▶ _Data for this exercise_

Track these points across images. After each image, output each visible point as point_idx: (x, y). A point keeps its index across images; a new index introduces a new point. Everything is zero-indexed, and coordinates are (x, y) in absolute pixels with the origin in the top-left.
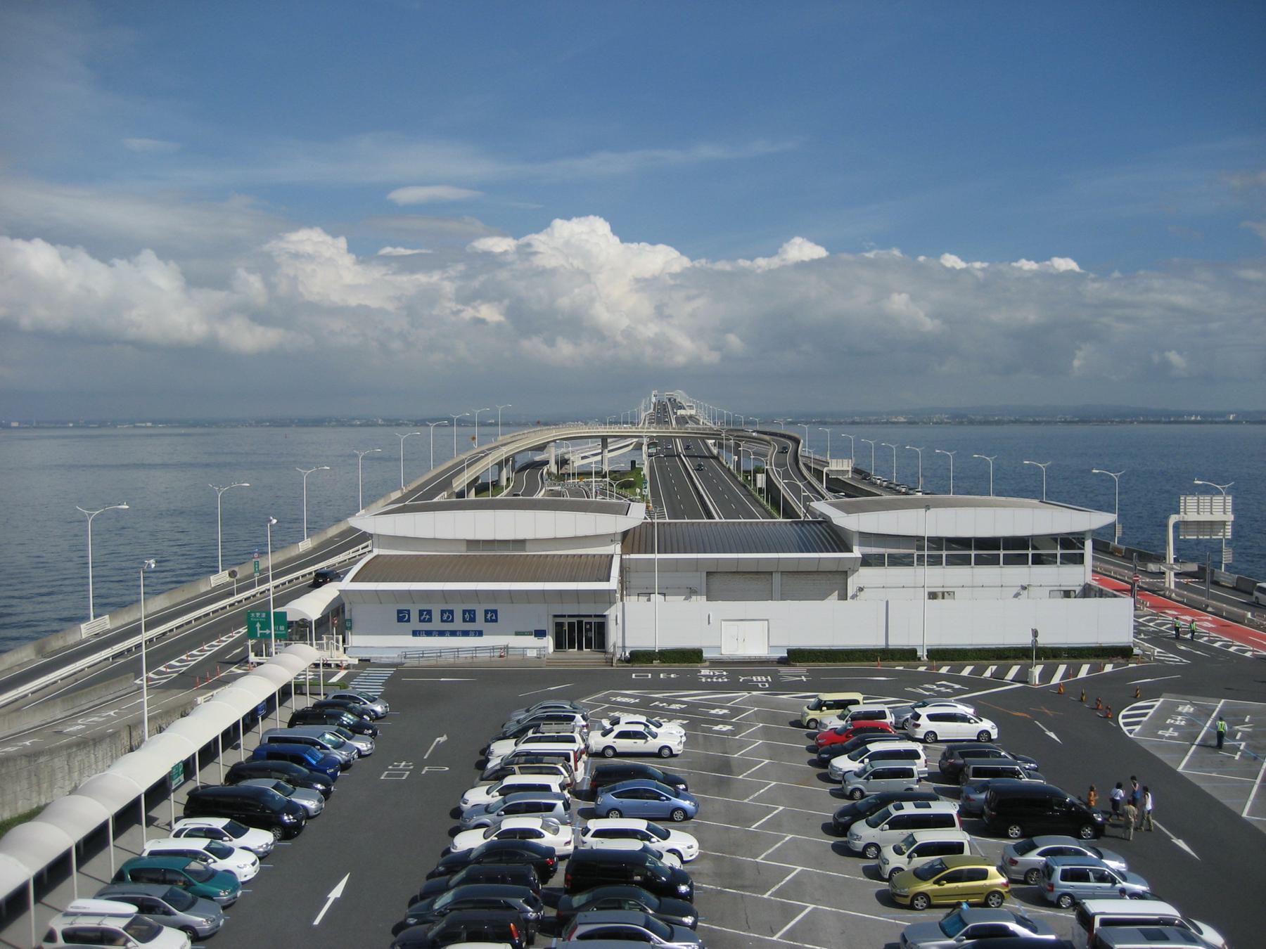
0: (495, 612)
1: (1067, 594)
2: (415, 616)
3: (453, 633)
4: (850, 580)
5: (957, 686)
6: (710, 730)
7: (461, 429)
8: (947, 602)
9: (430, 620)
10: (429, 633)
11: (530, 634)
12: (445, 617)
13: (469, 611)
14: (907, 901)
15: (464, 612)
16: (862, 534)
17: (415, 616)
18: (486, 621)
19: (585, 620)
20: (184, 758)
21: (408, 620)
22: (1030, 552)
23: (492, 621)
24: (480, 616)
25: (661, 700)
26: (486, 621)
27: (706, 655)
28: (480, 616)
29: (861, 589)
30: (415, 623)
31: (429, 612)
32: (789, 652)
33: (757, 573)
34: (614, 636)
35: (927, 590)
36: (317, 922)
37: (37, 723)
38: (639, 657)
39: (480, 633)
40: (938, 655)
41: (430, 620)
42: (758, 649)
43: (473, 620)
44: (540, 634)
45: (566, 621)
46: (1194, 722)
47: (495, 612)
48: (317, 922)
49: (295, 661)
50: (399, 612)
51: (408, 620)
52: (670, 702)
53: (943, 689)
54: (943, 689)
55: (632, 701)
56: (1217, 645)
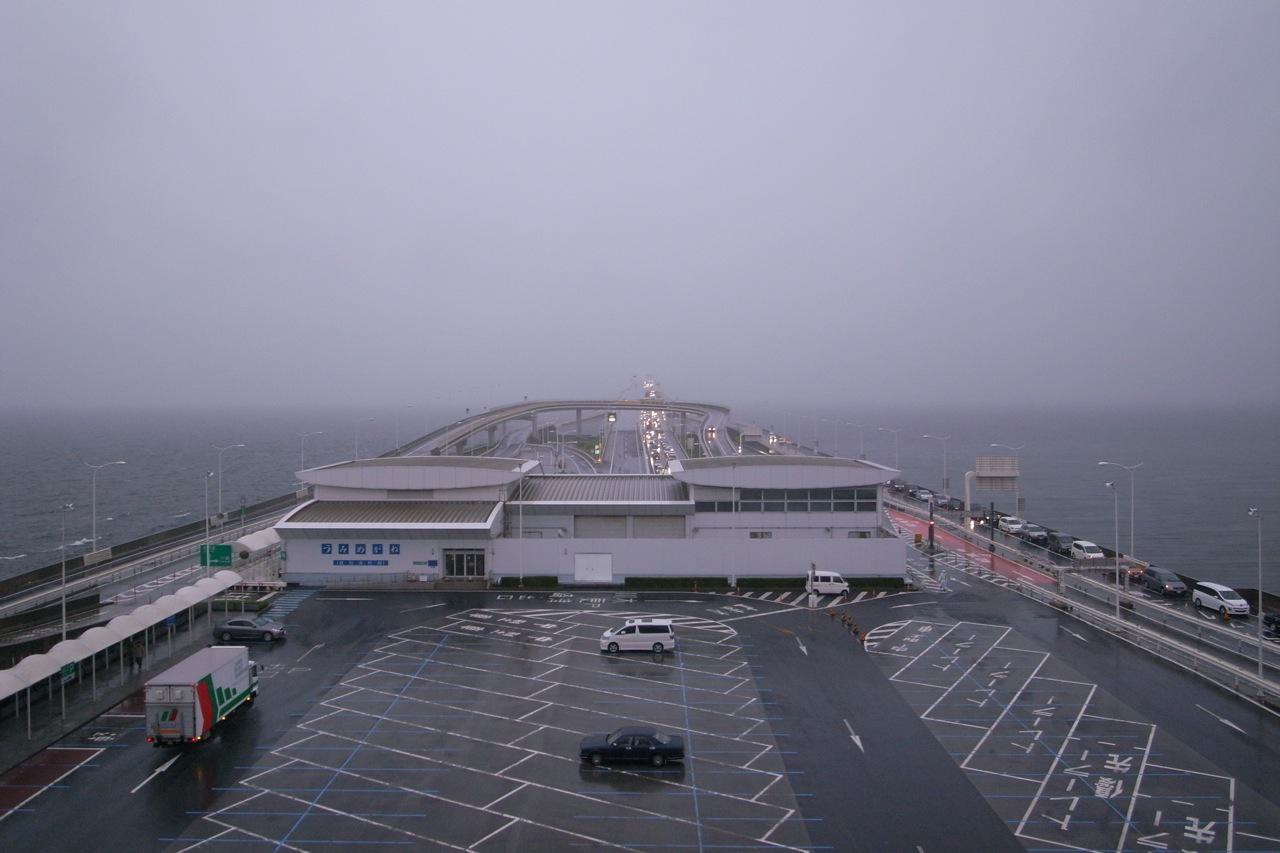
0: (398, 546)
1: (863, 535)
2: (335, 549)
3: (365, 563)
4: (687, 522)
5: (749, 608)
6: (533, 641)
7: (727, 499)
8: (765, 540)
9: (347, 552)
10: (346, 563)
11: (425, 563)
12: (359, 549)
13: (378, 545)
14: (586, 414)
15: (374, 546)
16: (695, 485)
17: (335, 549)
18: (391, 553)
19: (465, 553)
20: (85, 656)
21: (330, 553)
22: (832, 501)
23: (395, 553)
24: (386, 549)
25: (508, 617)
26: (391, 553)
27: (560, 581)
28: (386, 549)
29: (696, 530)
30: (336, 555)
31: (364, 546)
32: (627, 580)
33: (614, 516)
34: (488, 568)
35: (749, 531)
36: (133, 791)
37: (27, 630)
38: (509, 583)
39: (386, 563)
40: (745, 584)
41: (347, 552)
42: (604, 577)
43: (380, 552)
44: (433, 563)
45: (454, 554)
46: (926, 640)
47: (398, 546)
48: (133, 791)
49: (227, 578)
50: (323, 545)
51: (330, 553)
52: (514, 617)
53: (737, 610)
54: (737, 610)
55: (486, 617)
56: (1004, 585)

▶ _Requirement_
Can you rewrite all the material above as a Markdown table with the columns "Row" and "Line", one numbered row per line, skipping blank lines and leaving out the pictures?

▶ _Answer in full_
| Row | Line |
|---|---|
| 1 | Track these points across images. After each image, output each visible point as point_idx: (x, y). A point keeps its index across images; a new index introduces a new point. Everything is zero-indexed, and coordinates are (x, y) in absolute pixels with the origin in the top-left. |
| 2 | 0: (495, 612) |
| 3 | 1: (1067, 594) |
| 4 | 2: (415, 616) |
| 5 | 3: (453, 633) |
| 6 | 4: (850, 580) |
| 7 | 5: (957, 686) |
| 8 | 6: (710, 730) |
| 9 | 7: (461, 429) |
| 10 | 8: (947, 602) |
| 11 | 9: (430, 620) |
| 12 | 10: (429, 633) |
| 13 | 11: (530, 634) |
| 14 | 12: (445, 617) |
| 15 | 13: (469, 611) |
| 16 | 14: (907, 901) |
| 17 | 15: (464, 612) |
| 18 | 16: (862, 534) |
| 19 | 17: (415, 616) |
| 20 | 18: (486, 621) |
| 21 | 19: (585, 620) |
| 22 | 20: (184, 758) |
| 23 | 21: (408, 620) |
| 24 | 22: (1030, 552) |
| 25 | 23: (492, 621) |
| 26 | 24: (480, 616) |
| 27 | 25: (661, 700) |
| 28 | 26: (486, 621) |
| 29 | 27: (706, 655) |
| 30 | 28: (480, 616) |
| 31 | 29: (861, 589) |
| 32 | 30: (415, 623) |
| 33 | 31: (429, 612) |
| 34 | 32: (789, 652) |
| 35 | 33: (757, 573) |
| 36 | 34: (614, 636) |
| 37 | 35: (927, 590) |
| 38 | 36: (317, 922) |
| 39 | 37: (37, 723) |
| 40 | 38: (639, 657) |
| 41 | 39: (480, 633) |
| 42 | 40: (938, 655) |
| 43 | 41: (430, 620) |
| 44 | 42: (758, 649) |
| 45 | 43: (473, 620) |
| 46 | 44: (540, 634) |
| 47 | 45: (566, 621) |
| 48 | 46: (1194, 722) |
| 49 | 47: (495, 612) |
| 50 | 48: (317, 922) |
| 51 | 49: (295, 661) |
| 52 | 50: (399, 612) |
| 53 | 51: (408, 620) |
| 54 | 52: (670, 702) |
| 55 | 53: (943, 689) |
| 56 | 54: (943, 689) |
| 57 | 55: (632, 701) |
| 58 | 56: (1217, 645) |
| 59 | 0: (398, 546) |
| 60 | 1: (863, 535) |
| 61 | 2: (335, 549) |
| 62 | 3: (365, 563) |
| 63 | 4: (687, 522) |
| 64 | 5: (749, 608) |
| 65 | 6: (533, 641) |
| 66 | 7: (727, 499) |
| 67 | 8: (765, 540) |
| 68 | 9: (347, 552) |
| 69 | 10: (346, 563) |
| 70 | 11: (425, 563) |
| 71 | 12: (359, 549) |
| 72 | 13: (378, 545) |
| 73 | 14: (586, 414) |
| 74 | 15: (374, 546) |
| 75 | 16: (695, 485) |
| 76 | 17: (335, 549) |
| 77 | 18: (391, 553) |
| 78 | 19: (465, 553) |
| 79 | 20: (85, 656) |
| 80 | 21: (330, 553) |
| 81 | 22: (832, 501) |
| 82 | 23: (395, 553) |
| 83 | 24: (386, 549) |
| 84 | 25: (508, 617) |
| 85 | 26: (391, 553) |
| 86 | 27: (560, 581) |
| 87 | 28: (386, 549) |
| 88 | 29: (696, 530) |
| 89 | 30: (336, 555) |
| 90 | 31: (364, 546) |
| 91 | 32: (627, 580) |
| 92 | 33: (614, 516) |
| 93 | 34: (488, 568) |
| 94 | 35: (749, 531) |
| 95 | 36: (133, 791) |
| 96 | 37: (27, 630) |
| 97 | 38: (509, 583) |
| 98 | 39: (386, 563) |
| 99 | 40: (745, 584) |
| 100 | 41: (347, 552) |
| 101 | 42: (604, 577) |
| 102 | 43: (380, 552) |
| 103 | 44: (433, 563) |
| 104 | 45: (454, 554) |
| 105 | 46: (926, 640) |
| 106 | 47: (398, 546) |
| 107 | 48: (133, 791) |
| 108 | 49: (227, 578) |
| 109 | 50: (323, 545) |
| 110 | 51: (330, 553) |
| 111 | 52: (514, 617) |
| 112 | 53: (737, 610) |
| 113 | 54: (737, 610) |
| 114 | 55: (486, 617) |
| 115 | 56: (1004, 585) |